**What is needed**
Could the records be returned exactly, with the pictures left out?

━━━━

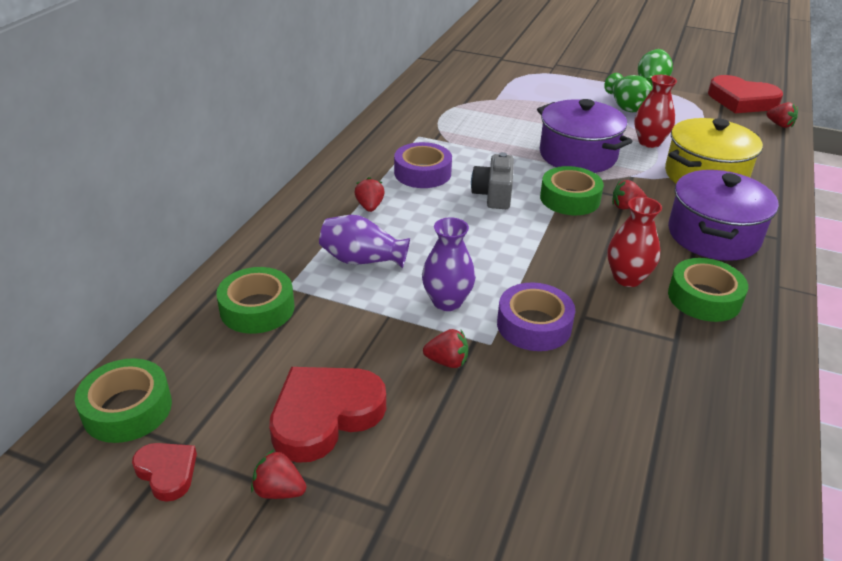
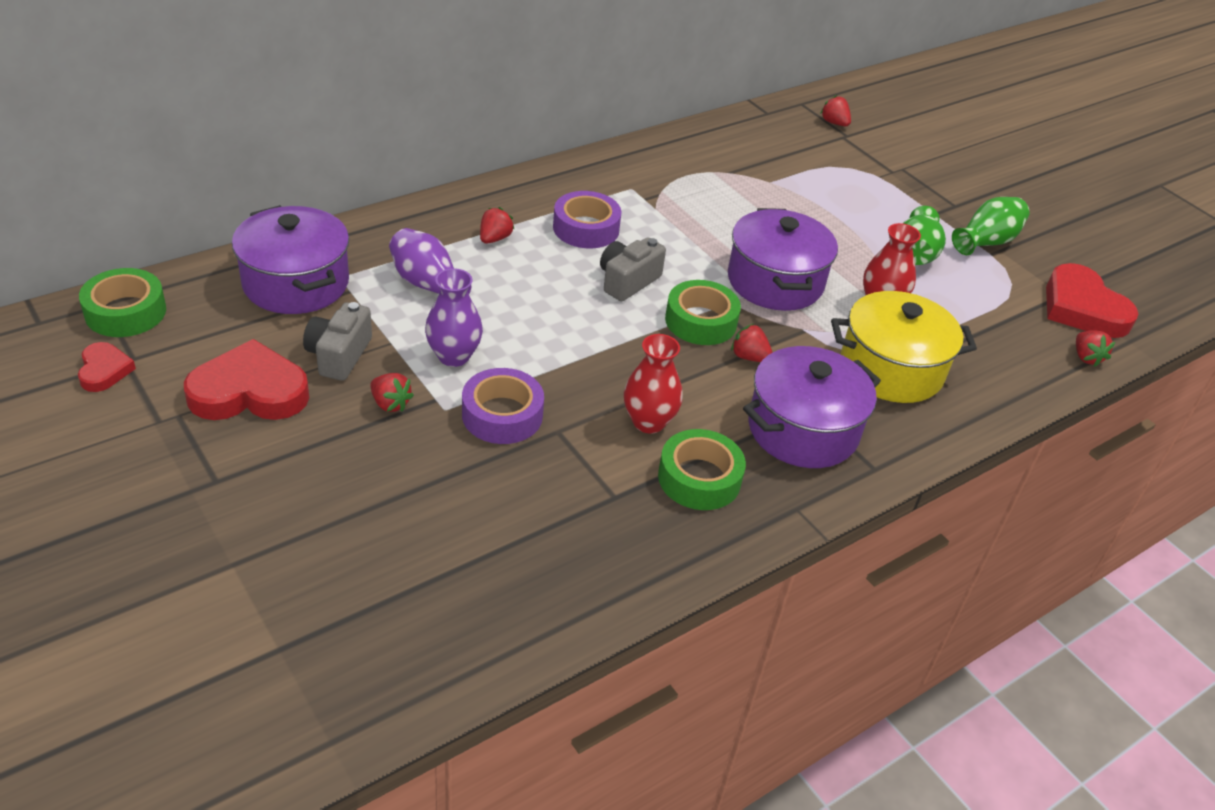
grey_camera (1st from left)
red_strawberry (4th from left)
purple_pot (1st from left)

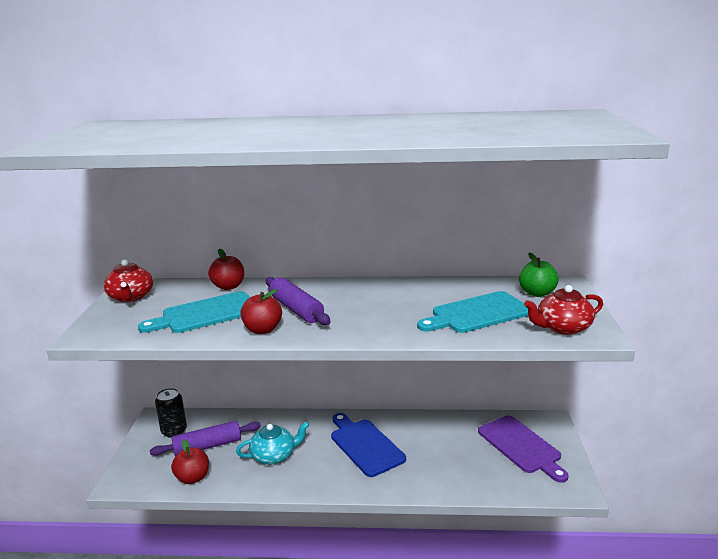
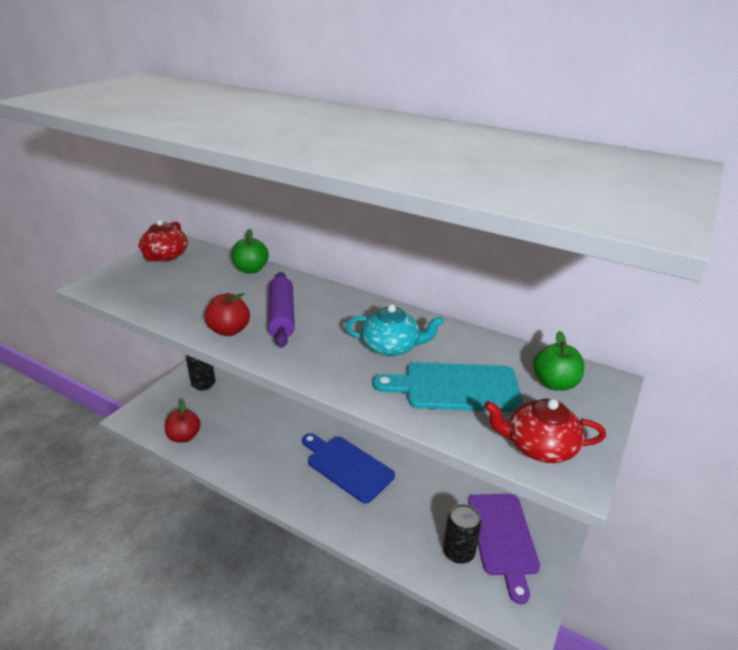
turquoise_cutting_board (1st from left in the first image)
purple_rolling_pin (1st from left in the first image)
black_can (2nd from left)
turquoise_teapot
green_apple (1st from left)
blue_cutting_board

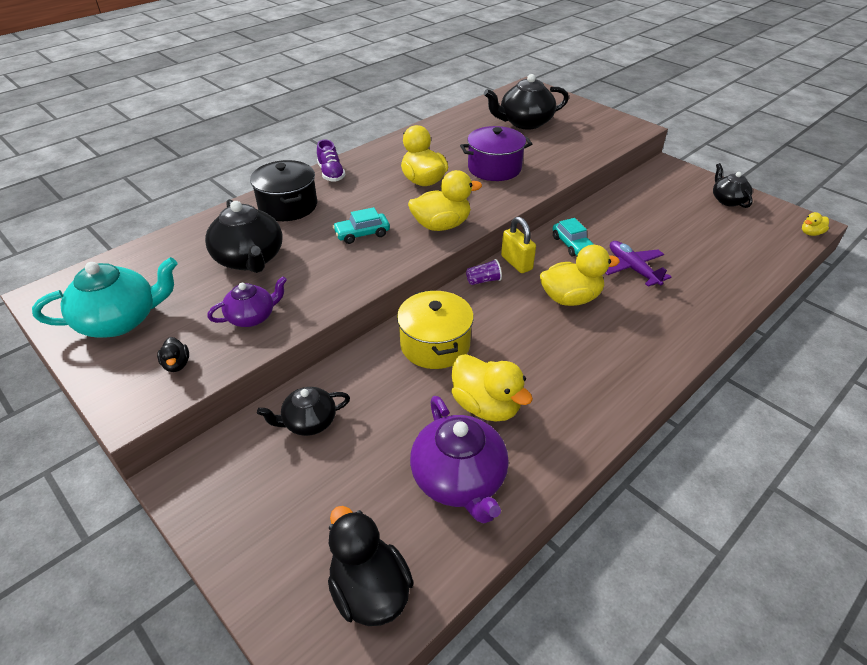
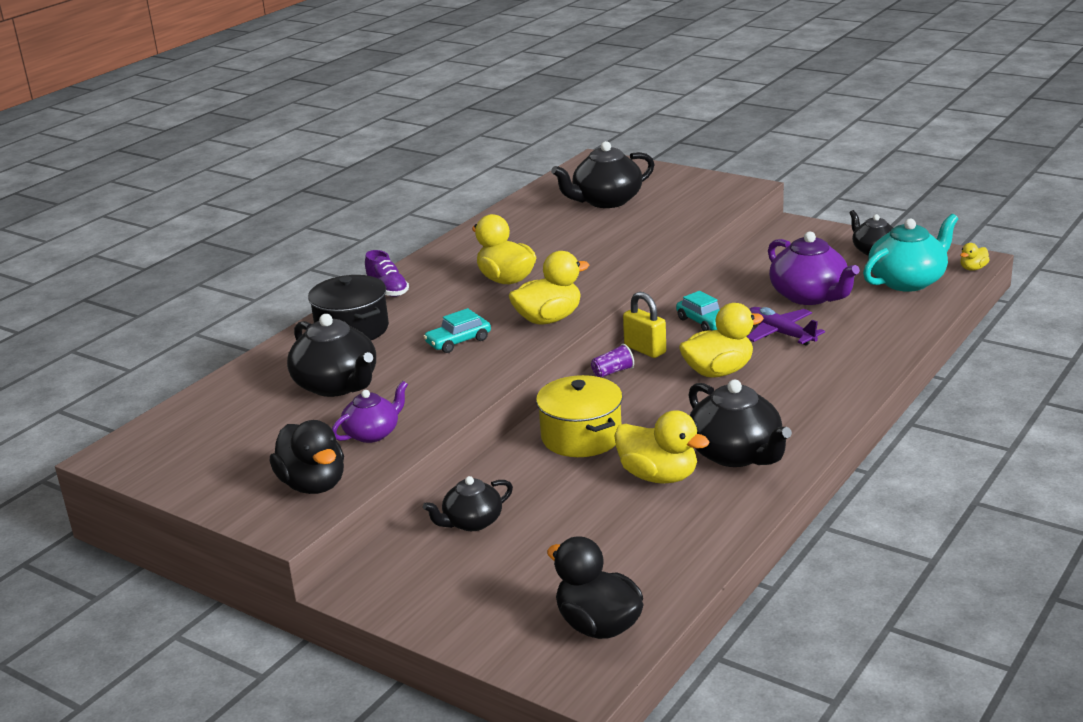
purple_pot
black_teapot (4th from left)
turquoise_teapot
purple_teapot (2nd from left)
black_duck (1st from left)

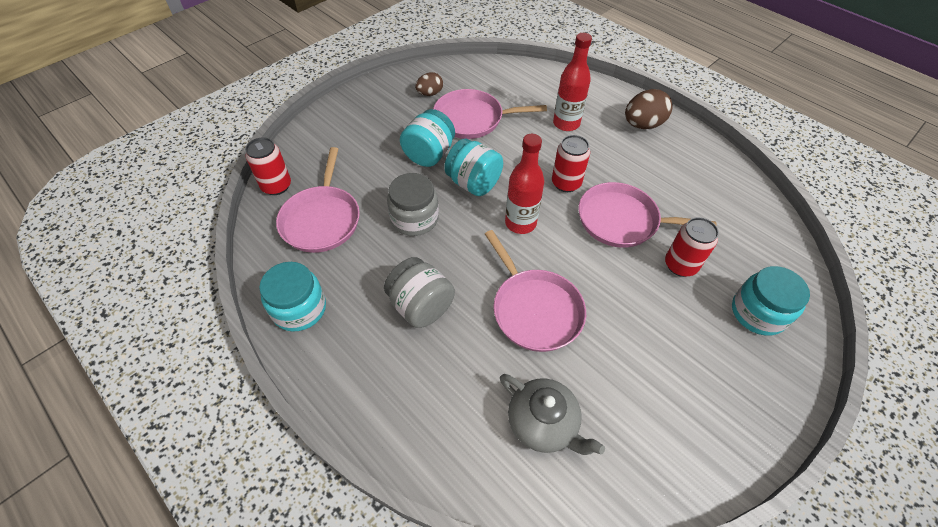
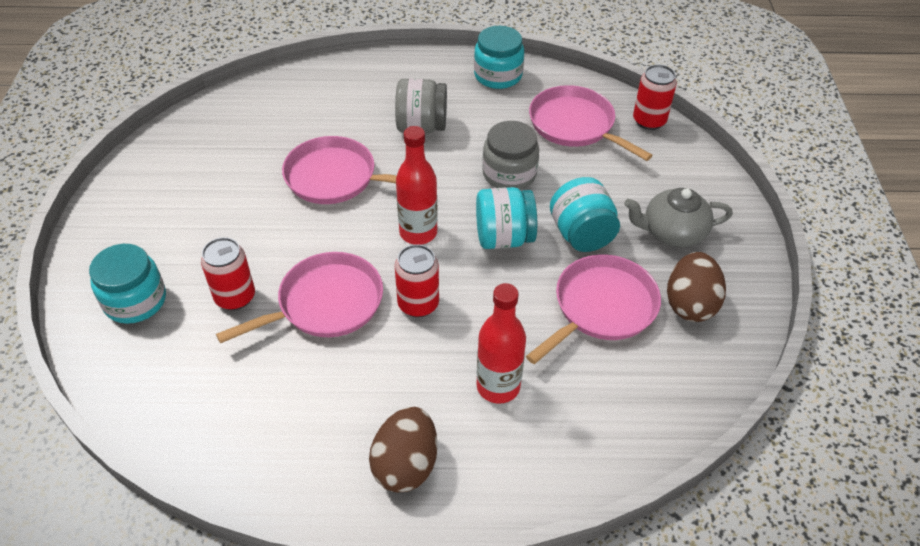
grey_teapot
brown_egg (2nd from left)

━━━━

**Written answer**
grey_camera (1st from left)
red_strawberry (4th from left)
purple_pot (1st from left)

turquoise_cutting_board (1st from left in the first image)
purple_rolling_pin (1st from left in the first image)
black_can (2nd from left)
turquoise_teapot
green_apple (1st from left)
blue_cutting_board

purple_pot
black_teapot (4th from left)
turquoise_teapot
purple_teapot (2nd from left)
black_duck (1st from left)

grey_teapot
brown_egg (2nd from left)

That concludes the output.